■ **What the exercise asks**
Identify and copy all lines of the material where the string "yellow" is found.

■ **Provided data**
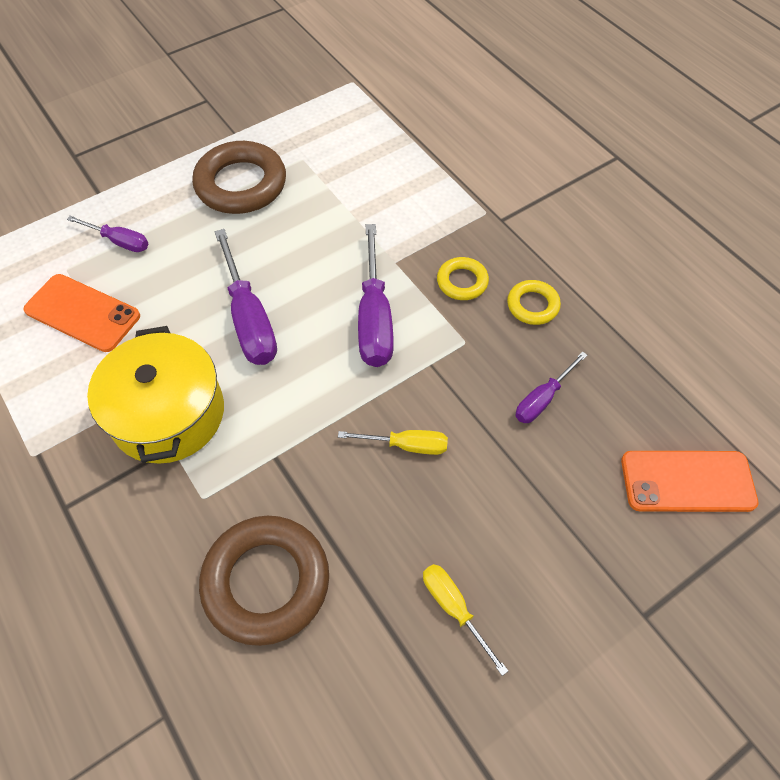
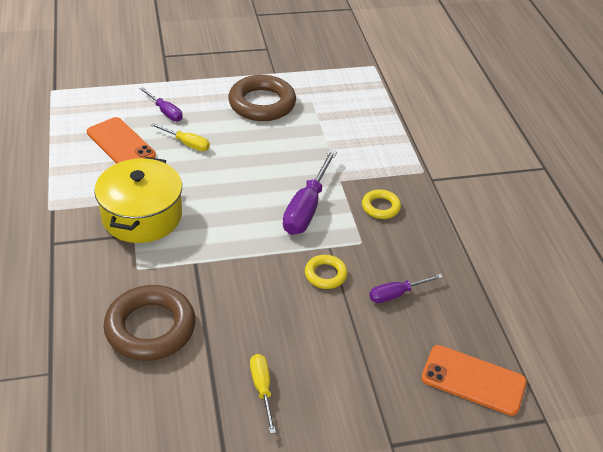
camera: 20 degrees right, 15 degrees down
(249, 319) = (223, 181): purple screwdriver -> none
(406, 445) = (285, 287): yellow screwdriver -> yellow screwdriver (187, 143)
(532, 305) = (423, 237): yellow ring -> yellow ring (325, 274)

■ **Solution**
(406, 445) = (285, 287): yellow screwdriver -> yellow screwdriver (187, 143)
(532, 305) = (423, 237): yellow ring -> yellow ring (325, 274)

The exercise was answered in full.